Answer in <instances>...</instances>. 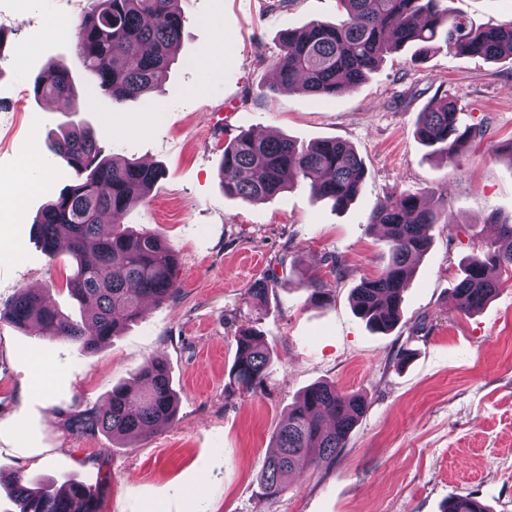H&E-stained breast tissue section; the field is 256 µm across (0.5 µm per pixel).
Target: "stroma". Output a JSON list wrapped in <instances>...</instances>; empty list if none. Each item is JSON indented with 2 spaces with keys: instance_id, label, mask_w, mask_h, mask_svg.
I'll return each mask as SVG.
<instances>
[{
  "instance_id": "stroma-1",
  "label": "stroma",
  "mask_w": 512,
  "mask_h": 512,
  "mask_svg": "<svg viewBox=\"0 0 512 512\" xmlns=\"http://www.w3.org/2000/svg\"><path fill=\"white\" fill-rule=\"evenodd\" d=\"M478 24L512 18V0H447ZM59 0H0V113L24 121L0 147V307L24 288H48L61 311L83 312L66 285L76 262L47 256L30 227L52 192L33 164L47 133L71 121L92 128L105 155L158 165L162 175L123 223L160 233L172 248L177 291L99 350L33 336L0 321V512H17L11 476L90 485L100 512H442L472 494L489 512H512V274L482 309L460 313L452 289L461 264L487 250L493 219L512 213V58L488 61L447 50L411 63L388 55L357 88L333 98L271 89L270 59L284 29L340 18L336 0H178L184 26L166 80L146 100L111 101L97 89L70 37H48ZM224 35L223 56L207 50ZM63 63L79 92L71 103L35 100L34 78ZM455 100L483 131L449 165L414 136L418 115ZM351 145L367 175L341 212L300 182L274 198L225 196L224 143L239 131ZM413 190L448 198V223L404 293L396 328L378 333L355 315L350 291L390 256L374 206ZM345 269L329 305L302 278ZM286 265L263 307L247 290L278 259ZM271 352L256 392L227 390L239 327ZM162 358L177 395L173 423L127 443L68 429L103 405L113 385ZM317 382L364 395L367 410L335 460L294 474L276 499L258 484L273 436L301 392Z\"/></svg>"
}]
</instances>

* INSTRUCTIONS TO FOLLOW: Make an exact copy of every line from the one with "mask_w, mask_h, mask_svg." to the end of the data, with the first and last of those lines included.

* SOLVED EXERCISE:
Target: "stroma". Output a JSON list wrapped in <instances>...</instances>; empty list if none. Each item is JSON indented with 2 spaces with keys: instance_id, label, mask_w, mask_h, mask_svg.
I'll return each mask as SVG.
<instances>
[{
  "instance_id": "stroma-1",
  "label": "stroma",
  "mask_w": 512,
  "mask_h": 512,
  "mask_svg": "<svg viewBox=\"0 0 512 512\" xmlns=\"http://www.w3.org/2000/svg\"><path fill=\"white\" fill-rule=\"evenodd\" d=\"M478 24L512 18V0H447ZM59 0H0V113L24 121L0 147V307L24 288H48L61 311L83 312L66 285L76 262L47 256L30 227L52 192L33 164L47 133L71 121L92 128L105 155L158 165L162 175L123 223L160 233L172 248L177 291L99 350L33 336L0 321V512H17L11 476L90 485L100 512H442L472 494L489 512H512V274L482 309L460 313L452 289L461 264L487 250L493 219L512 213V58L488 61L447 50L411 63L388 55L357 88L333 98L271 89L270 59L284 29L340 18L336 0H178L184 26L166 80L146 100L111 101L97 89L70 37H48ZM224 35L223 56L207 50ZM63 63L79 92L71 103L35 100L34 78ZM455 100L483 131L449 165L414 136L418 115ZM351 145L367 175L341 212L300 182L274 198L225 196L224 143L239 131ZM413 190L448 198V223L404 293L396 328L378 333L355 315L350 291L390 256L374 206ZM345 269L329 305L302 278ZM286 265L263 307L247 290L278 259ZM271 352L256 392L227 390L239 327ZM162 358L177 395L173 423L127 443L68 429L103 405L113 385ZM317 382L364 395L367 410L335 460L294 474L276 499L258 484L273 436L301 392Z\"/></svg>"
}]
</instances>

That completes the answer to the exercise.